# What is expected
Reproduce, exactly and in full, only the lines below from the one containing "blue diamond: (73, 28)" through the one containing "purple hexagon: (354, 469)".

(Records to process Opens)

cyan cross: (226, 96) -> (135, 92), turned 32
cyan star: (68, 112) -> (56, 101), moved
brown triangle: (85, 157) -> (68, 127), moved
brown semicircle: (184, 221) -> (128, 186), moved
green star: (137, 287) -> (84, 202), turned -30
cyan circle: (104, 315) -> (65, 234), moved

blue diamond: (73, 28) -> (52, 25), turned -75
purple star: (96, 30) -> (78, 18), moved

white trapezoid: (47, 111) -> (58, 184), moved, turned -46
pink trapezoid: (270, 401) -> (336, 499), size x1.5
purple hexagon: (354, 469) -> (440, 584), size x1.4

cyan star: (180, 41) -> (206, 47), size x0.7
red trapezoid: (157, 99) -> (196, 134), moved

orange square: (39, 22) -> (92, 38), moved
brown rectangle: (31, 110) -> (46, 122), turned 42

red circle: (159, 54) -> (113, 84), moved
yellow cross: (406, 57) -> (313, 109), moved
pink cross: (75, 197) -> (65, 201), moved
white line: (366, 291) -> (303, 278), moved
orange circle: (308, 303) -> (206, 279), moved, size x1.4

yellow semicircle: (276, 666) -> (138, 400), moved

(Records to process Closes)
(Records to process Opens)

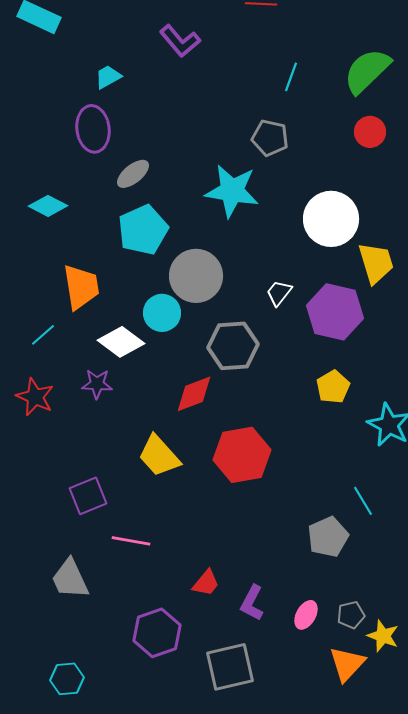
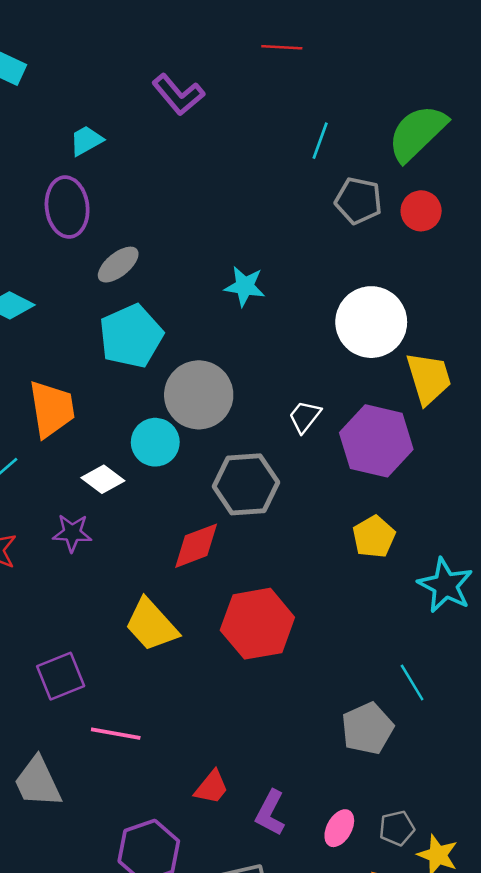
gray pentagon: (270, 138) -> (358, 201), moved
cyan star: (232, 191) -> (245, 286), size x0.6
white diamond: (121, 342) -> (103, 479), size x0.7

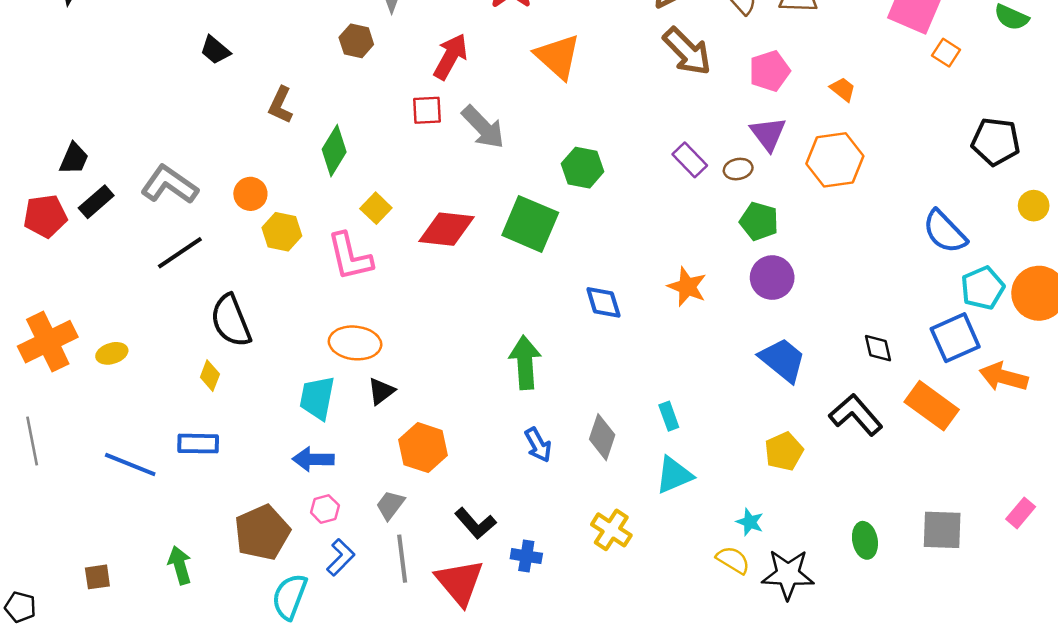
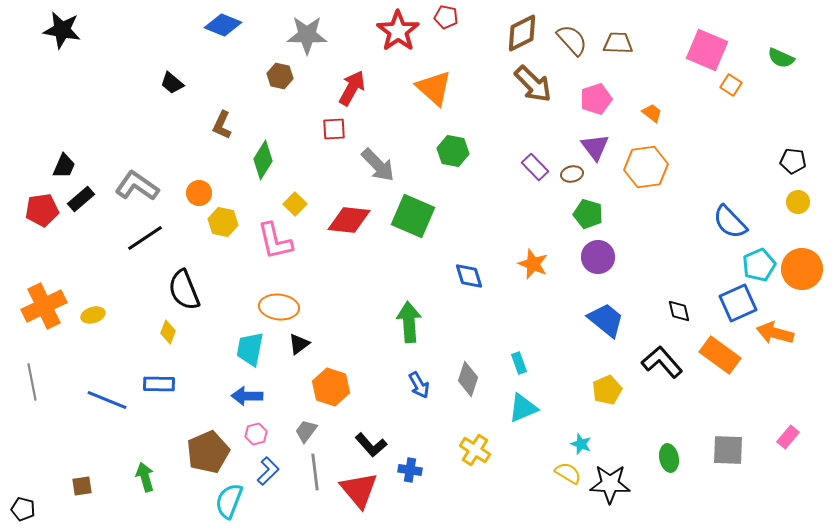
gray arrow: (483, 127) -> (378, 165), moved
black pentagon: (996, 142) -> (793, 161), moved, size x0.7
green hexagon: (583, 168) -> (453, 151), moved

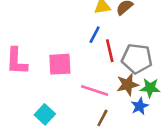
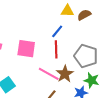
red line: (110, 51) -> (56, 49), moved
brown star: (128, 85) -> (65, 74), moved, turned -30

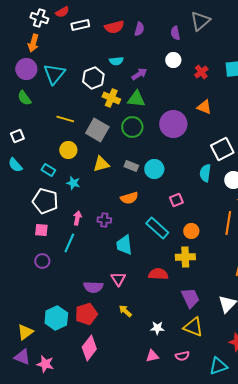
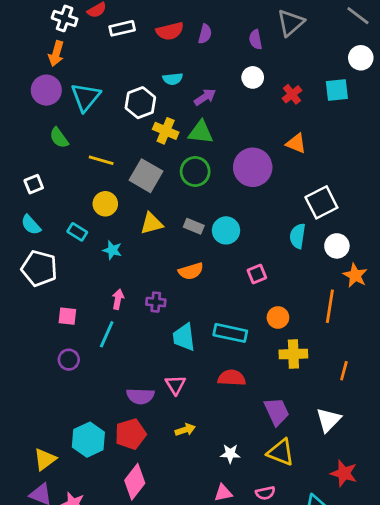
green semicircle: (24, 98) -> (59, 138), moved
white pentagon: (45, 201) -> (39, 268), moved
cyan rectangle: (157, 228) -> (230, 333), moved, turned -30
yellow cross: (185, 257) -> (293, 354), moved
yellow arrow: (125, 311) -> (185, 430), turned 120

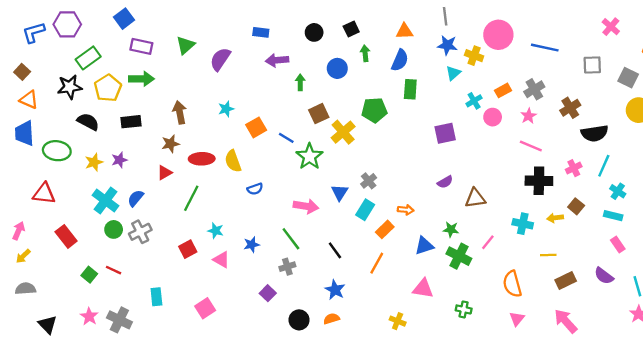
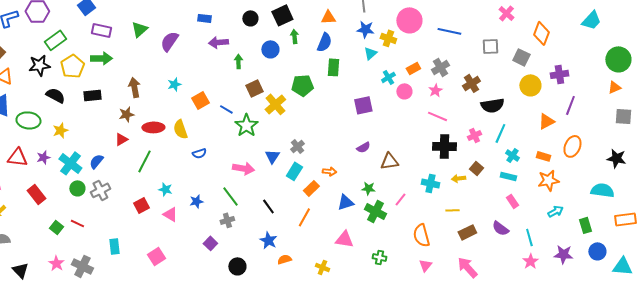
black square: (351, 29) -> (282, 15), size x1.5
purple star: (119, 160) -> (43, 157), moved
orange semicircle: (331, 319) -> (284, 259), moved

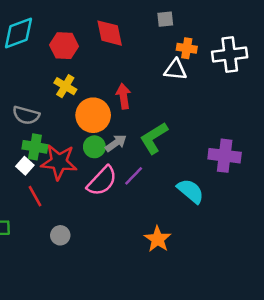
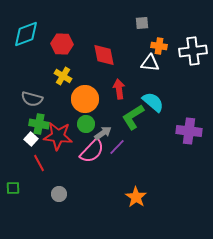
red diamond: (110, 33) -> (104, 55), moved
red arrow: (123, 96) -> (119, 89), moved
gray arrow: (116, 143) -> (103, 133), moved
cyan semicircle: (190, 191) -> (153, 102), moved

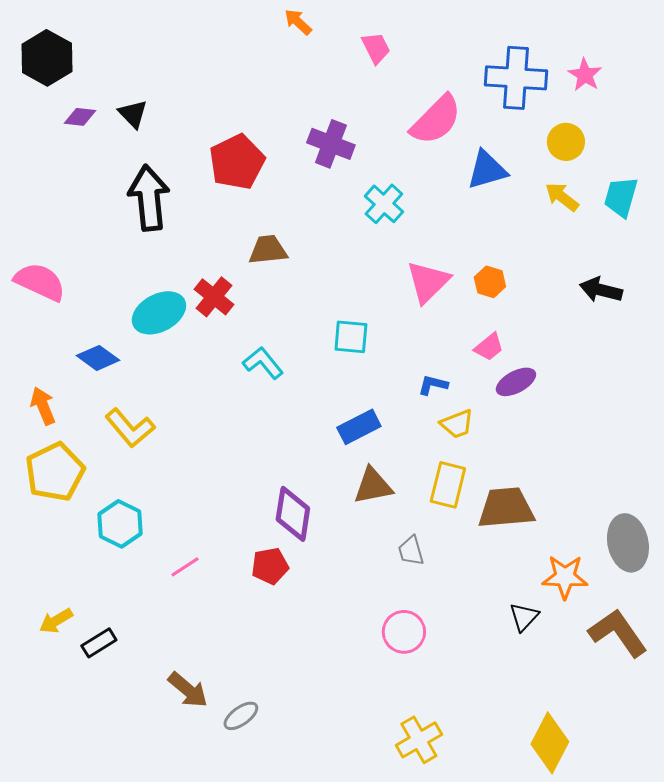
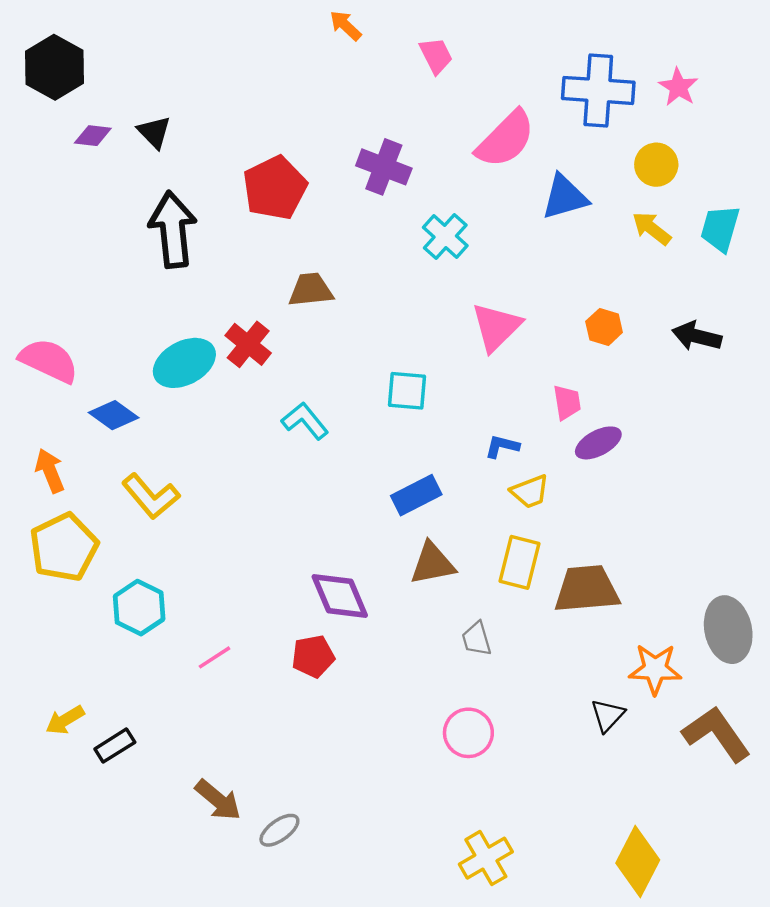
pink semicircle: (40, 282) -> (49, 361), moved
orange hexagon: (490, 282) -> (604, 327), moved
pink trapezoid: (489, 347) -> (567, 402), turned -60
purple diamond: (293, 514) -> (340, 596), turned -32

(Records to process Closes)

# Your solution
blue diamond: (73, 28) -> (52, 25), turned -75
purple star: (96, 30) -> (78, 18), moved

white trapezoid: (47, 111) -> (58, 184), moved, turned -46
pink trapezoid: (270, 401) -> (336, 499), size x1.5
purple hexagon: (354, 469) -> (440, 584), size x1.4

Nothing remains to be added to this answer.